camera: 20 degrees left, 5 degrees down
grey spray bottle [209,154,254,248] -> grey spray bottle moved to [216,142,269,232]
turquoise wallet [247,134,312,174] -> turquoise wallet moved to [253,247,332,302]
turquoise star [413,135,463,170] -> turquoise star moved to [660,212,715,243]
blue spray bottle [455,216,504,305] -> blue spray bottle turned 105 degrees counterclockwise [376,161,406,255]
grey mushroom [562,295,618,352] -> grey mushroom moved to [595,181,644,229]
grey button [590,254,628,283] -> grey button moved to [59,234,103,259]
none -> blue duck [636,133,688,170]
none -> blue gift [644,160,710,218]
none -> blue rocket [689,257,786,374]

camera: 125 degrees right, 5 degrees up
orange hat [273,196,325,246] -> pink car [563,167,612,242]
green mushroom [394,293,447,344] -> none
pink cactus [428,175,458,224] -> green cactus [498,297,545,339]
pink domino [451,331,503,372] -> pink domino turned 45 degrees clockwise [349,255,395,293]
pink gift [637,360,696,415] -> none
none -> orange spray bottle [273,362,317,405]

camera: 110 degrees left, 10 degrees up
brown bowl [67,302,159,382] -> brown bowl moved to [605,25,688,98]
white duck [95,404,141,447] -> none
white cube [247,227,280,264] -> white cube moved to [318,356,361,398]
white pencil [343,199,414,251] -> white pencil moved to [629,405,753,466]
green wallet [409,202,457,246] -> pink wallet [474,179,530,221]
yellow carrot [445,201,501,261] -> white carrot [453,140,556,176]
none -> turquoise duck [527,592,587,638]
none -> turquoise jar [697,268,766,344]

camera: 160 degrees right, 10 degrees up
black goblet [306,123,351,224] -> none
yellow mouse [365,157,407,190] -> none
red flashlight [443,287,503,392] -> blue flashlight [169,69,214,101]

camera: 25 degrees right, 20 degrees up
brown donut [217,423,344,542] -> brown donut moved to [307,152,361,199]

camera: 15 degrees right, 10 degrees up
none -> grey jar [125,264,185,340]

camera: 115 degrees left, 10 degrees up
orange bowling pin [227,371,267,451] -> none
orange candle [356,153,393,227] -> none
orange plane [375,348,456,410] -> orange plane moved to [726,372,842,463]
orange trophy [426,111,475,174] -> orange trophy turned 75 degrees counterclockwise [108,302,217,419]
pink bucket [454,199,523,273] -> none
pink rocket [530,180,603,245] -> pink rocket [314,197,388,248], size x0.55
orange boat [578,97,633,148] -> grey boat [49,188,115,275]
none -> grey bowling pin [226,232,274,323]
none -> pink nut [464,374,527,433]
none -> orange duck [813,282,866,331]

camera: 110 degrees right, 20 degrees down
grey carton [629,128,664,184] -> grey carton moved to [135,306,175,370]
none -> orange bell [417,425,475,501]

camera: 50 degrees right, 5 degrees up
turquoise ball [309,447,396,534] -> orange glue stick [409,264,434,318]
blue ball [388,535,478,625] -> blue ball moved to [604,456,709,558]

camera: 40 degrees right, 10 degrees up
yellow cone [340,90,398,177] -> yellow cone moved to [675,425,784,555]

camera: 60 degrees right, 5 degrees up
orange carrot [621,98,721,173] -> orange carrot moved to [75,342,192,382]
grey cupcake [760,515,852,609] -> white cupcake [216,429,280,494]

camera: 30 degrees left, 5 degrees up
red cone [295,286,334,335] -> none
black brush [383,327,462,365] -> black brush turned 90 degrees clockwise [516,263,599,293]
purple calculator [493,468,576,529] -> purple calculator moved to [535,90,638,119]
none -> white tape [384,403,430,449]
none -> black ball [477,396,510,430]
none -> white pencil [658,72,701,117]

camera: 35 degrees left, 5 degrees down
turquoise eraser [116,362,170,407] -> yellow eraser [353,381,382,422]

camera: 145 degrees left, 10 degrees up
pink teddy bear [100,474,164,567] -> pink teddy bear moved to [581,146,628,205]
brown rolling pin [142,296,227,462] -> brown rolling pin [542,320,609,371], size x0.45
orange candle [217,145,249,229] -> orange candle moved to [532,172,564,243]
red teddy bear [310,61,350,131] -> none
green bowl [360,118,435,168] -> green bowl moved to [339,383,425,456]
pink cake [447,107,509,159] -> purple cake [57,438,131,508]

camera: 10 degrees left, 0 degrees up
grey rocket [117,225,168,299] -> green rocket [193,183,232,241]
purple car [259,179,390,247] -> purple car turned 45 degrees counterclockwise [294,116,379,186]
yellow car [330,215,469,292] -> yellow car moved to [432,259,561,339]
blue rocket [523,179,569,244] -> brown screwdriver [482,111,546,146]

════════════════════

-- Exercise requirements --
Set the listing above down once more in full, exactly as it is.

-- Problem solution --
camera: 20 degrees left, 5 degrees down
grey spray bottle [209,154,254,248] -> grey spray bottle moved to [216,142,269,232]
turquoise wallet [247,134,312,174] -> turquoise wallet moved to [253,247,332,302]
turquoise star [413,135,463,170] -> turquoise star moved to [660,212,715,243]
blue spray bottle [455,216,504,305] -> blue spray bottle turned 105 degrees counterclockwise [376,161,406,255]
grey mushroom [562,295,618,352] -> grey mushroom moved to [595,181,644,229]
grey button [590,254,628,283] -> grey button moved to [59,234,103,259]
none -> blue duck [636,133,688,170]
none -> blue gift [644,160,710,218]
none -> blue rocket [689,257,786,374]

camera: 125 degrees right, 5 degrees up
orange hat [273,196,325,246] -> pink car [563,167,612,242]
green mushroom [394,293,447,344] -> none
pink cactus [428,175,458,224] -> green cactus [498,297,545,339]
pink domino [451,331,503,372] -> pink domino turned 45 degrees clockwise [349,255,395,293]
pink gift [637,360,696,415] -> none
none -> orange spray bottle [273,362,317,405]

camera: 110 degrees left, 10 degrees up
brown bowl [67,302,159,382] -> brown bowl moved to [605,25,688,98]
white duck [95,404,141,447] -> none
white cube [247,227,280,264] -> white cube moved to [318,356,361,398]
white pencil [343,199,414,251] -> white pencil moved to [629,405,753,466]
green wallet [409,202,457,246] -> pink wallet [474,179,530,221]
yellow carrot [445,201,501,261] -> white carrot [453,140,556,176]
none -> turquoise duck [527,592,587,638]
none -> turquoise jar [697,268,766,344]

camera: 160 degrees right, 10 degrees up
black goblet [306,123,351,224] -> none
yellow mouse [365,157,407,190] -> none
red flashlight [443,287,503,392] -> blue flashlight [169,69,214,101]

camera: 25 degrees right, 20 degrees up
brown donut [217,423,344,542] -> brown donut moved to [307,152,361,199]

camera: 15 degrees right, 10 degrees up
none -> grey jar [125,264,185,340]

camera: 115 degrees left, 10 degrees up
orange bowling pin [227,371,267,451] -> none
orange candle [356,153,393,227] -> none
orange plane [375,348,456,410] -> orange plane moved to [726,372,842,463]
orange trophy [426,111,475,174] -> orange trophy turned 75 degrees counterclockwise [108,302,217,419]
pink bucket [454,199,523,273] -> none
pink rocket [530,180,603,245] -> pink rocket [314,197,388,248], size x0.55
orange boat [578,97,633,148] -> grey boat [49,188,115,275]
none -> grey bowling pin [226,232,274,323]
none -> pink nut [464,374,527,433]
none -> orange duck [813,282,866,331]

camera: 110 degrees right, 20 degrees down
grey carton [629,128,664,184] -> grey carton moved to [135,306,175,370]
none -> orange bell [417,425,475,501]

camera: 50 degrees right, 5 degrees up
turquoise ball [309,447,396,534] -> orange glue stick [409,264,434,318]
blue ball [388,535,478,625] -> blue ball moved to [604,456,709,558]

camera: 40 degrees right, 10 degrees up
yellow cone [340,90,398,177] -> yellow cone moved to [675,425,784,555]

camera: 60 degrees right, 5 degrees up
orange carrot [621,98,721,173] -> orange carrot moved to [75,342,192,382]
grey cupcake [760,515,852,609] -> white cupcake [216,429,280,494]

camera: 30 degrees left, 5 degrees up
red cone [295,286,334,335] -> none
black brush [383,327,462,365] -> black brush turned 90 degrees clockwise [516,263,599,293]
purple calculator [493,468,576,529] -> purple calculator moved to [535,90,638,119]
none -> white tape [384,403,430,449]
none -> black ball [477,396,510,430]
none -> white pencil [658,72,701,117]

camera: 35 degrees left, 5 degrees down
turquoise eraser [116,362,170,407] -> yellow eraser [353,381,382,422]

camera: 145 degrees left, 10 degrees up
pink teddy bear [100,474,164,567] -> pink teddy bear moved to [581,146,628,205]
brown rolling pin [142,296,227,462] -> brown rolling pin [542,320,609,371], size x0.45
orange candle [217,145,249,229] -> orange candle moved to [532,172,564,243]
red teddy bear [310,61,350,131] -> none
green bowl [360,118,435,168] -> green bowl moved to [339,383,425,456]
pink cake [447,107,509,159] -> purple cake [57,438,131,508]

camera: 10 degrees left, 0 degrees up
grey rocket [117,225,168,299] -> green rocket [193,183,232,241]
purple car [259,179,390,247] -> purple car turned 45 degrees counterclockwise [294,116,379,186]
yellow car [330,215,469,292] -> yellow car moved to [432,259,561,339]
blue rocket [523,179,569,244] -> brown screwdriver [482,111,546,146]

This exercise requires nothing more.